++++ MATERIAL FOR THIS TASK

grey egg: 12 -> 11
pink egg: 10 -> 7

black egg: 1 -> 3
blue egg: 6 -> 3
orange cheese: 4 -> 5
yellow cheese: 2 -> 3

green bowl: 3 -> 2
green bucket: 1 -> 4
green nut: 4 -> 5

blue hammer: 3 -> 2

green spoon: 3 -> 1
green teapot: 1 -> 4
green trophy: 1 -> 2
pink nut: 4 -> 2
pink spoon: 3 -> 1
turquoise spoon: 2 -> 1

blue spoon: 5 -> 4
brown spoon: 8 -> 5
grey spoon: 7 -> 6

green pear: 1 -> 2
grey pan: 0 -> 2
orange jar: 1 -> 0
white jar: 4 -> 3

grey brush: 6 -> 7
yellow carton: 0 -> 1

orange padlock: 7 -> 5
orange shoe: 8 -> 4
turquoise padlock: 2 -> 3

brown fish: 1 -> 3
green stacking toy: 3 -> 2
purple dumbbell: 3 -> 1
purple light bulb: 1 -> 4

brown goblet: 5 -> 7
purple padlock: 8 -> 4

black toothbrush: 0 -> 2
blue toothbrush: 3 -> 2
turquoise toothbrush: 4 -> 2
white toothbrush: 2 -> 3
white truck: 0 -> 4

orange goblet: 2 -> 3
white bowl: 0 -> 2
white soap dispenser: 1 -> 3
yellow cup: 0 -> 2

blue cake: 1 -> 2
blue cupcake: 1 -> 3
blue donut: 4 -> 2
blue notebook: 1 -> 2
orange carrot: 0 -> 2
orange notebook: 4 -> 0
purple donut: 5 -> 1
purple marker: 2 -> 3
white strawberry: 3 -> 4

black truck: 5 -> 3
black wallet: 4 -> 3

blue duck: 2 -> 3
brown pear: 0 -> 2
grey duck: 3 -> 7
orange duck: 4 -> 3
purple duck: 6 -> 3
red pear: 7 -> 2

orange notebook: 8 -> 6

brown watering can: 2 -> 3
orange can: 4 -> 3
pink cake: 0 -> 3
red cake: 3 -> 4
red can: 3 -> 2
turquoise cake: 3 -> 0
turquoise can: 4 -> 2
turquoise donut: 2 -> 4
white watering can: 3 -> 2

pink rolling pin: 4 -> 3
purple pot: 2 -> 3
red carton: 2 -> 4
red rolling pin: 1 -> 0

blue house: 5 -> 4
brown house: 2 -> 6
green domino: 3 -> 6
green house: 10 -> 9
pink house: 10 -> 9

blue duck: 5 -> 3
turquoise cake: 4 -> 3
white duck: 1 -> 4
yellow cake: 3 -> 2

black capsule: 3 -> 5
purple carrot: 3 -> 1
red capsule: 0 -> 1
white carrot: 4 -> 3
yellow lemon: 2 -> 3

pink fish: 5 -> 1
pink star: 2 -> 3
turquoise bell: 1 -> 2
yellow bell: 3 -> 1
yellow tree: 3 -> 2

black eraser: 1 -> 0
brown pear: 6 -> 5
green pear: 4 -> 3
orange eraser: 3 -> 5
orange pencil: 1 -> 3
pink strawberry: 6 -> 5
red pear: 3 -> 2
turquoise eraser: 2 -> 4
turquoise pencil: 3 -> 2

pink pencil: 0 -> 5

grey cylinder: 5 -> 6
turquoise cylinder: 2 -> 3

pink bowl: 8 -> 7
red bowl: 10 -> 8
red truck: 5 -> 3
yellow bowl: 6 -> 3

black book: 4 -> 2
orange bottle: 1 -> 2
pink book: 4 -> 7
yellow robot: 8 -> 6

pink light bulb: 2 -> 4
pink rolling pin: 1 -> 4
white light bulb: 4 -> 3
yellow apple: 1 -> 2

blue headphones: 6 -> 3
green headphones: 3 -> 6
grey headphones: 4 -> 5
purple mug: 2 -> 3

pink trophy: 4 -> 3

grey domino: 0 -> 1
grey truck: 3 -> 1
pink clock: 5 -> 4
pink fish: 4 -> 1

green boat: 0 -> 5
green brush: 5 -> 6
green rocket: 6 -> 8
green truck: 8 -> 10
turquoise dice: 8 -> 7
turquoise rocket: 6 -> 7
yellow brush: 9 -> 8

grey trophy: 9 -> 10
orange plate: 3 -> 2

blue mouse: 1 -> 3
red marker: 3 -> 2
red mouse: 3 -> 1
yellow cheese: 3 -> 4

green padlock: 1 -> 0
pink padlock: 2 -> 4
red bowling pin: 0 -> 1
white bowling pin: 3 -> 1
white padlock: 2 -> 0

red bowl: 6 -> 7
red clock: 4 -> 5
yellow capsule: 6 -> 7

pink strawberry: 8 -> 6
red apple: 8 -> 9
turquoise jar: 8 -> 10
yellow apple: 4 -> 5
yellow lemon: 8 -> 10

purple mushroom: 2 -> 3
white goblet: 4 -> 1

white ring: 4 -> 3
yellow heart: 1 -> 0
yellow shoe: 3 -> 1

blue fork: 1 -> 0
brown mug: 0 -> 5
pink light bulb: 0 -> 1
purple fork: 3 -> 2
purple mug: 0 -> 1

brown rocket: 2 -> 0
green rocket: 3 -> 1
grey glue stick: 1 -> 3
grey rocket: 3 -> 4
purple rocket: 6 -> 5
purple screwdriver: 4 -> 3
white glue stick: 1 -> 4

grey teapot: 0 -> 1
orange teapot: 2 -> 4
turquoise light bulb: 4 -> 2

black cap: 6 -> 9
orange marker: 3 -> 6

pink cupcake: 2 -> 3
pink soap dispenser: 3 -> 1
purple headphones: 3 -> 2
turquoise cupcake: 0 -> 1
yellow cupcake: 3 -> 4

++++++++

§ WHAT IS BEING ASKED
Every entry is to be retyped word for word.

§ TASK RESULT
grey egg: 12 -> 11
pink egg: 10 -> 7

black egg: 1 -> 3
blue egg: 6 -> 3
orange cheese: 4 -> 5
yellow cheese: 2 -> 3

green bowl: 3 -> 2
green bucket: 1 -> 4
green nut: 4 -> 5

blue hammer: 3 -> 2

green spoon: 3 -> 1
green teapot: 1 -> 4
green trophy: 1 -> 2
pink nut: 4 -> 2
pink spoon: 3 -> 1
turquoise spoon: 2 -> 1

blue spoon: 5 -> 4
brown spoon: 8 -> 5
grey spoon: 7 -> 6

green pear: 1 -> 2
grey pan: 0 -> 2
orange jar: 1 -> 0
white jar: 4 -> 3

grey brush: 6 -> 7
yellow carton: 0 -> 1

orange padlock: 7 -> 5
orange shoe: 8 -> 4
turquoise padlock: 2 -> 3

brown fish: 1 -> 3
green stacking toy: 3 -> 2
purple dumbbell: 3 -> 1
purple light bulb: 1 -> 4

brown goblet: 5 -> 7
purple padlock: 8 -> 4

black toothbrush: 0 -> 2
blue toothbrush: 3 -> 2
turquoise toothbrush: 4 -> 2
white toothbrush: 2 -> 3
white truck: 0 -> 4

orange goblet: 2 -> 3
white bowl: 0 -> 2
white soap dispenser: 1 -> 3
yellow cup: 0 -> 2

blue cake: 1 -> 2
blue cupcake: 1 -> 3
blue donut: 4 -> 2
blue notebook: 1 -> 2
orange carrot: 0 -> 2
orange notebook: 4 -> 0
purple donut: 5 -> 1
purple marker: 2 -> 3
white strawberry: 3 -> 4

black truck: 5 -> 3
black wallet: 4 -> 3

blue duck: 2 -> 3
brown pear: 0 -> 2
grey duck: 3 -> 7
orange duck: 4 -> 3
purple duck: 6 -> 3
red pear: 7 -> 2

orange notebook: 8 -> 6

brown watering can: 2 -> 3
orange can: 4 -> 3
pink cake: 0 -> 3
red cake: 3 -> 4
red can: 3 -> 2
turquoise cake: 3 -> 0
turquoise can: 4 -> 2
turquoise donut: 2 -> 4
white watering can: 3 -> 2

pink rolling pin: 4 -> 3
purple pot: 2 -> 3
red carton: 2 -> 4
red rolling pin: 1 -> 0

blue house: 5 -> 4
brown house: 2 -> 6
green domino: 3 -> 6
green house: 10 -> 9
pink house: 10 -> 9

blue duck: 5 -> 3
turquoise cake: 4 -> 3
white duck: 1 -> 4
yellow cake: 3 -> 2

black capsule: 3 -> 5
purple carrot: 3 -> 1
red capsule: 0 -> 1
white carrot: 4 -> 3
yellow lemon: 2 -> 3

pink fish: 5 -> 1
pink star: 2 -> 3
turquoise bell: 1 -> 2
yellow bell: 3 -> 1
yellow tree: 3 -> 2

black eraser: 1 -> 0
brown pear: 6 -> 5
green pear: 4 -> 3
orange eraser: 3 -> 5
orange pencil: 1 -> 3
pink strawberry: 6 -> 5
red pear: 3 -> 2
turquoise eraser: 2 -> 4
turquoise pencil: 3 -> 2

pink pencil: 0 -> 5

grey cylinder: 5 -> 6
turquoise cylinder: 2 -> 3

pink bowl: 8 -> 7
red bowl: 10 -> 8
red truck: 5 -> 3
yellow bowl: 6 -> 3

black book: 4 -> 2
orange bottle: 1 -> 2
pink book: 4 -> 7
yellow robot: 8 -> 6

pink light bulb: 2 -> 4
pink rolling pin: 1 -> 4
white light bulb: 4 -> 3
yellow apple: 1 -> 2

blue headphones: 6 -> 3
green headphones: 3 -> 6
grey headphones: 4 -> 5
purple mug: 2 -> 3

pink trophy: 4 -> 3

grey domino: 0 -> 1
grey truck: 3 -> 1
pink clock: 5 -> 4
pink fish: 4 -> 1

green boat: 0 -> 5
green brush: 5 -> 6
green rocket: 6 -> 8
green truck: 8 -> 10
turquoise dice: 8 -> 7
turquoise rocket: 6 -> 7
yellow brush: 9 -> 8

grey trophy: 9 -> 10
orange plate: 3 -> 2

blue mouse: 1 -> 3
red marker: 3 -> 2
red mouse: 3 -> 1
yellow cheese: 3 -> 4

green padlock: 1 -> 0
pink padlock: 2 -> 4
red bowling pin: 0 -> 1
white bowling pin: 3 -> 1
white padlock: 2 -> 0

red bowl: 6 -> 7
red clock: 4 -> 5
yellow capsule: 6 -> 7

pink strawberry: 8 -> 6
red apple: 8 -> 9
turquoise jar: 8 -> 10
yellow apple: 4 -> 5
yellow lemon: 8 -> 10

purple mushroom: 2 -> 3
white goblet: 4 -> 1

white ring: 4 -> 3
yellow heart: 1 -> 0
yellow shoe: 3 -> 1

blue fork: 1 -> 0
brown mug: 0 -> 5
pink light bulb: 0 -> 1
purple fork: 3 -> 2
purple mug: 0 -> 1

brown rocket: 2 -> 0
green rocket: 3 -> 1
grey glue stick: 1 -> 3
grey rocket: 3 -> 4
purple rocket: 6 -> 5
purple screwdriver: 4 -> 3
white glue stick: 1 -> 4

grey teapot: 0 -> 1
orange teapot: 2 -> 4
turquoise light bulb: 4 -> 2

black cap: 6 -> 9
orange marker: 3 -> 6

pink cupcake: 2 -> 3
pink soap dispenser: 3 -> 1
purple headphones: 3 -> 2
turquoise cupcake: 0 -> 1
yellow cupcake: 3 -> 4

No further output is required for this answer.